▸ **Change detection data**:
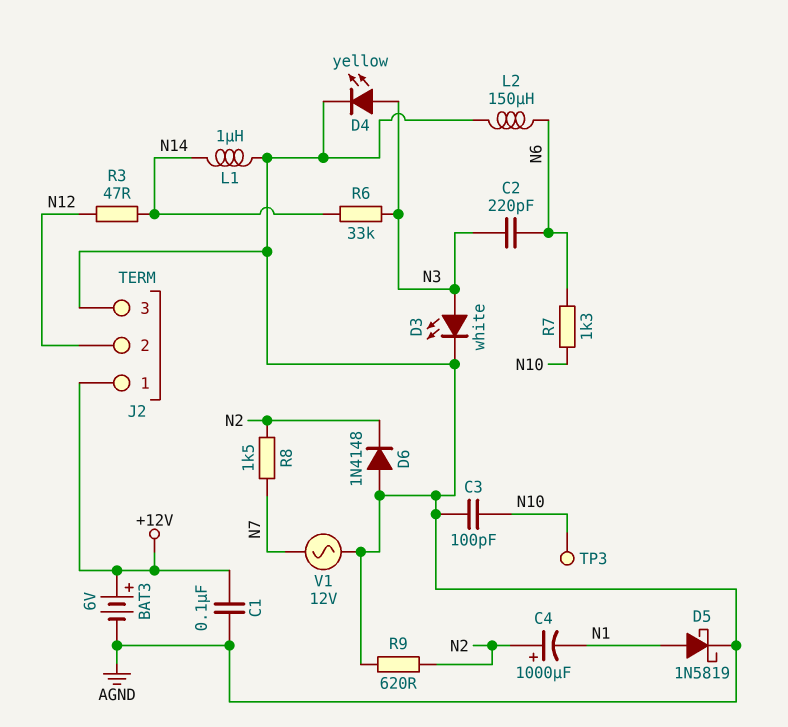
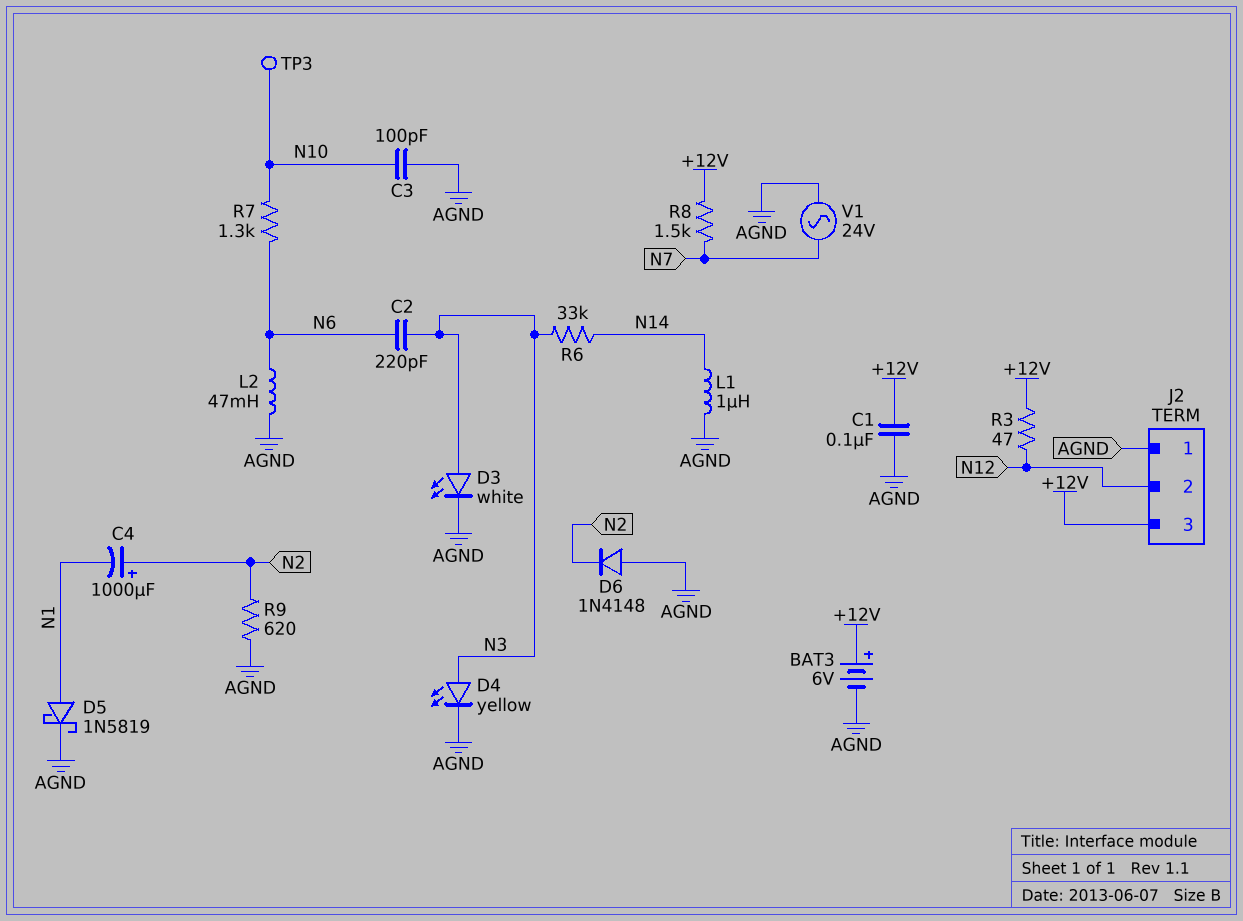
J2 pin 1: +12V -> AGND
J2 pin 3: AGND -> +12V
L2: 150uH (AGND, N6) -> 47mH (AGND, N6)
R3: 47 (N12, N14) -> 47 (+12V, N12)
R8: 1.5k (N2, N7) -> 1.5k (+12V, N7)
V1: AC 12V (AGND, N7) -> AC 24V (AGND, N7)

▸ **Work instructions**: Write the records out again exactly; none of the pictures belong in the copy.

▸ **Answer**:
J2 pin 1: +12V -> AGND
J2 pin 3: AGND -> +12V
L2: 150uH (AGND, N6) -> 47mH (AGND, N6)
R3: 47 (N12, N14) -> 47 (+12V, N12)
R8: 1.5k (N2, N7) -> 1.5k (+12V, N7)
V1: AC 12V (AGND, N7) -> AC 24V (AGND, N7)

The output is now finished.